*** DATASET RECORDS
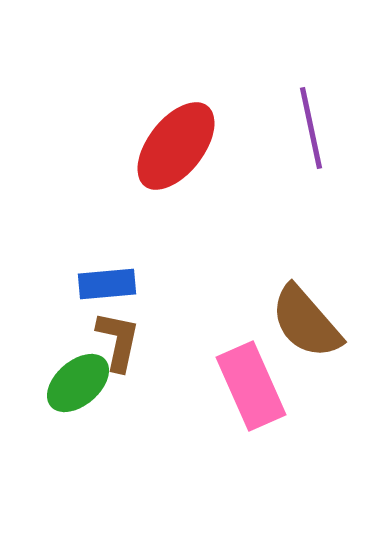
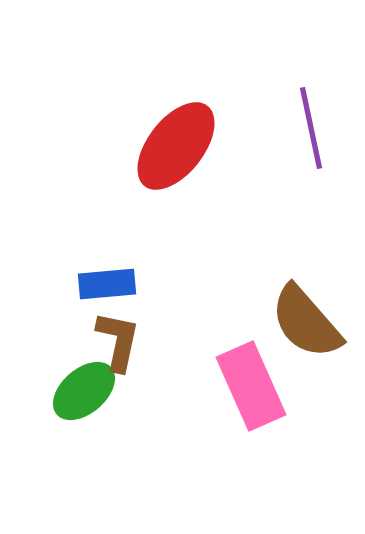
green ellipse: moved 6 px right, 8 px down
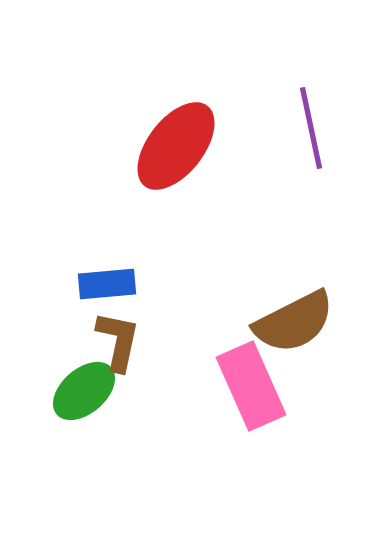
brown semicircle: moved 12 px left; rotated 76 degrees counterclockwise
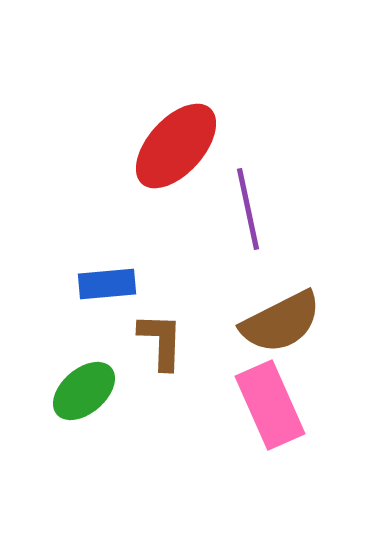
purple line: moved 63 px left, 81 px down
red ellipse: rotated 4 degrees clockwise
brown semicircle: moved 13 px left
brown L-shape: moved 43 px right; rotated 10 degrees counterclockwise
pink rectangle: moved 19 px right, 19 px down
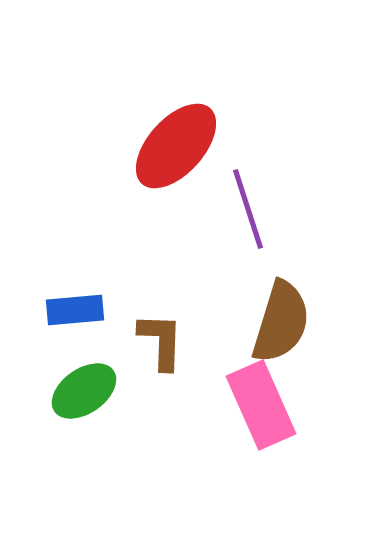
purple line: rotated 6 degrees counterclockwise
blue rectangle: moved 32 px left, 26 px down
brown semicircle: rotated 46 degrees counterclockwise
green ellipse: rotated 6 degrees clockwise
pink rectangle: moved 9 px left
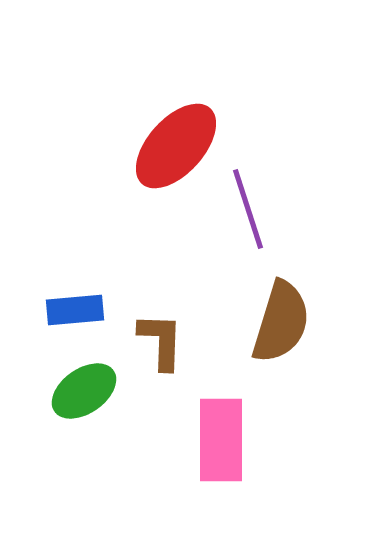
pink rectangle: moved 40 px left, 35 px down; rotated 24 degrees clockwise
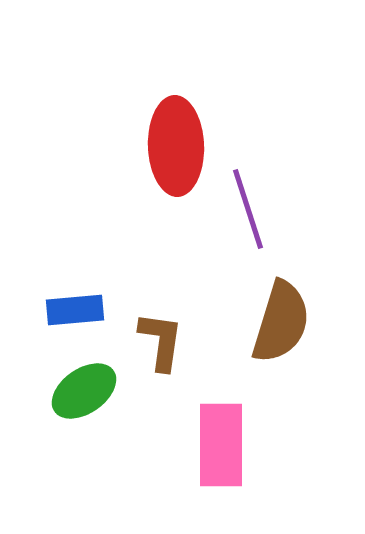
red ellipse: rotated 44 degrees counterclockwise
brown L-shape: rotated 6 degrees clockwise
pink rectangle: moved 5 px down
******
*** DATASET RECORDS
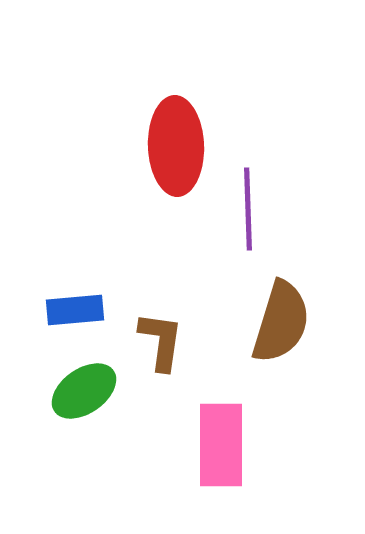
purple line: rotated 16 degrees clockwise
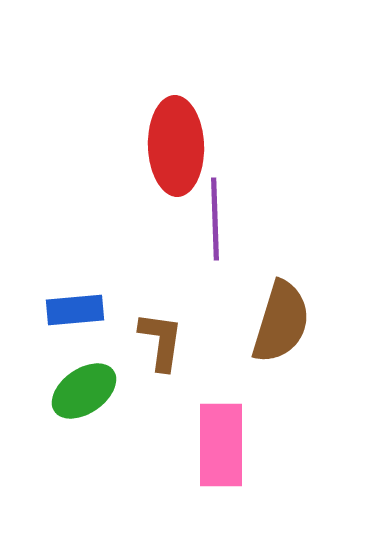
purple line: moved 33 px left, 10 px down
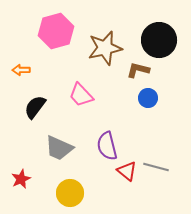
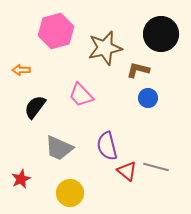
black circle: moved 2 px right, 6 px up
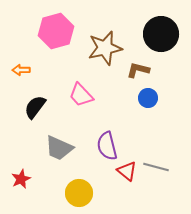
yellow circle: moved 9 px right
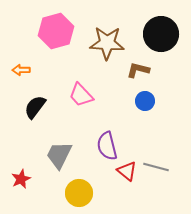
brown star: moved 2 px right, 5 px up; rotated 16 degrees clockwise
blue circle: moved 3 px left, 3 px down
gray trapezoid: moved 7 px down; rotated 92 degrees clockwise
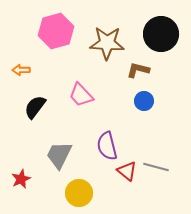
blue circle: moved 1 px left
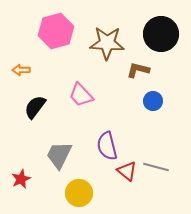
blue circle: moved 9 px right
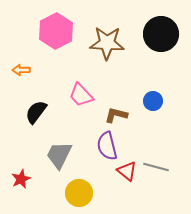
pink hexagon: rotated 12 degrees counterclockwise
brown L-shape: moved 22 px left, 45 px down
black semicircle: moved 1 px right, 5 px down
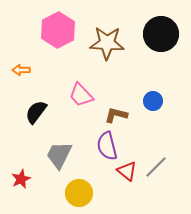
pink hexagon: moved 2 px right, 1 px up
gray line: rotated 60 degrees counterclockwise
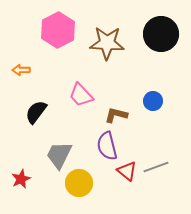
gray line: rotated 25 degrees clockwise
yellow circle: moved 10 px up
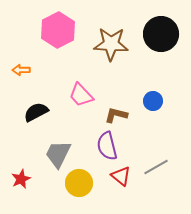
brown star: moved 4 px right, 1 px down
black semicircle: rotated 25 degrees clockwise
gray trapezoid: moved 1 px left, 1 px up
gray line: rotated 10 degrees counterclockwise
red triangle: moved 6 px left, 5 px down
******
### [TASK DETAILS]
Format everything above, from the line containing "purple line: rotated 16 degrees clockwise" down to the line containing "gray line: rotated 60", as a JSON list of strings with one string per line. Include both of those lines, skip blank lines, and leave the pictures out.

### [ANSWER FOR THIS EXERCISE]
[
  "purple line: rotated 16 degrees clockwise",
  "purple line: moved 33 px left, 10 px down",
  "black circle: moved 2 px right, 6 px up",
  "yellow circle: moved 9 px right",
  "brown star: moved 2 px right, 5 px up; rotated 16 degrees clockwise",
  "blue circle: moved 3 px left, 3 px down",
  "gray trapezoid: moved 7 px down; rotated 92 degrees clockwise",
  "blue circle: moved 1 px left",
  "blue circle: moved 9 px right",
  "pink hexagon: rotated 12 degrees counterclockwise",
  "brown L-shape: moved 22 px left, 45 px down",
  "black semicircle: moved 1 px right, 5 px down",
  "pink hexagon: moved 2 px right, 1 px up",
  "gray line: rotated 60 degrees counterclockwise"
]